Dataset records
------------------------------------------------------------

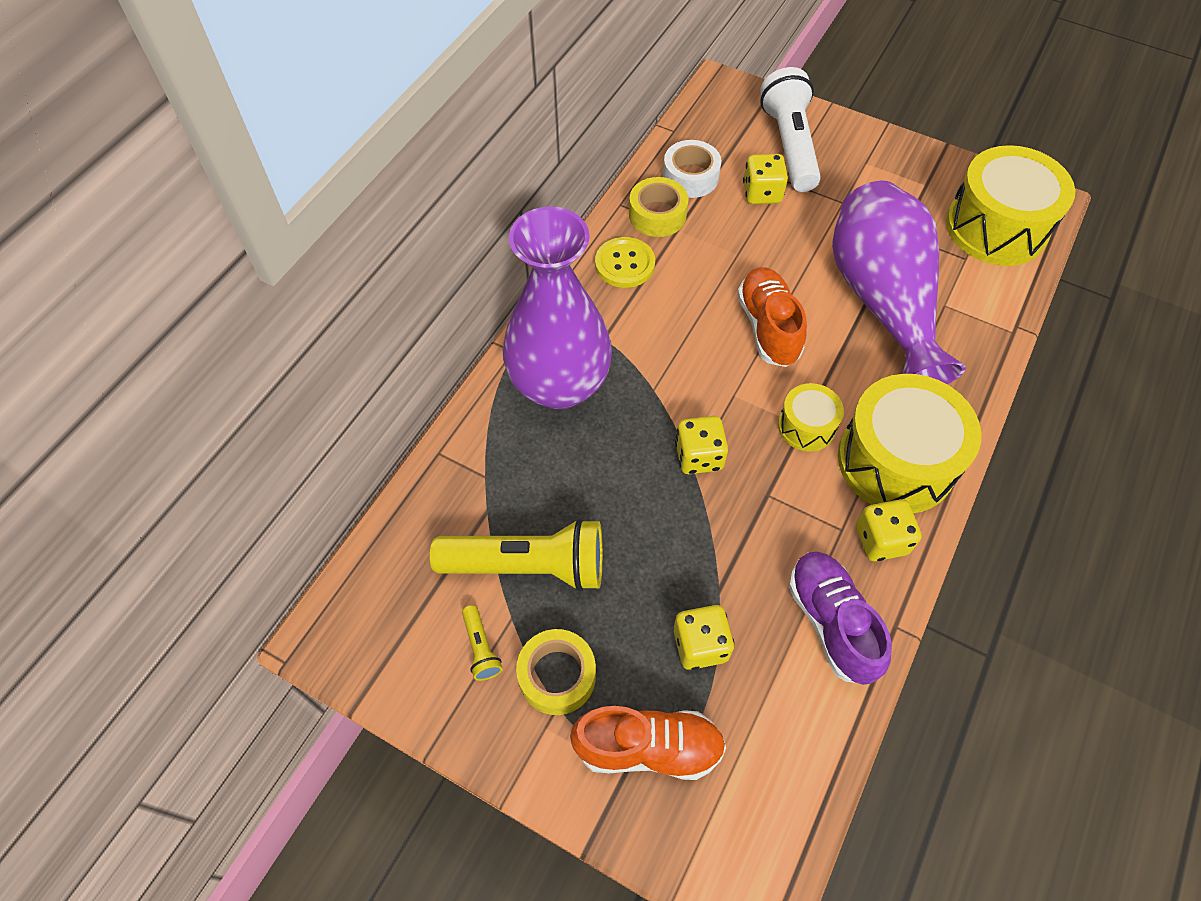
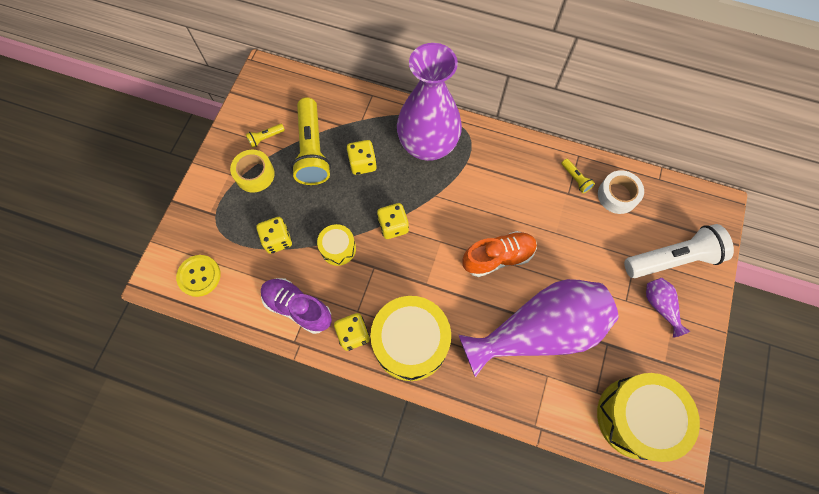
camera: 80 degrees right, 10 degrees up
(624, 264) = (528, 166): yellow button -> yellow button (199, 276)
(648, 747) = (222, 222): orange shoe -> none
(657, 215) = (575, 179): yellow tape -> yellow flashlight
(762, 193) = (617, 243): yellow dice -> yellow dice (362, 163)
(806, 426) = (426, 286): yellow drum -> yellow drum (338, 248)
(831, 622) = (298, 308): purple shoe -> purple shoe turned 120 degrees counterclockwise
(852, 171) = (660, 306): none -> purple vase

------------------------------------------------------------

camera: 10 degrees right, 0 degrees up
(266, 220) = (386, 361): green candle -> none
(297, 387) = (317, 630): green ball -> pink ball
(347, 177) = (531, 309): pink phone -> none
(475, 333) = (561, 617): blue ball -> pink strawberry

------------------------------------------------------------

*EXERCISE OBJECTIVE*.
Please say how many lines in the records above contain the string "green", giving no other words.

*SOLUTION BELOW*.
2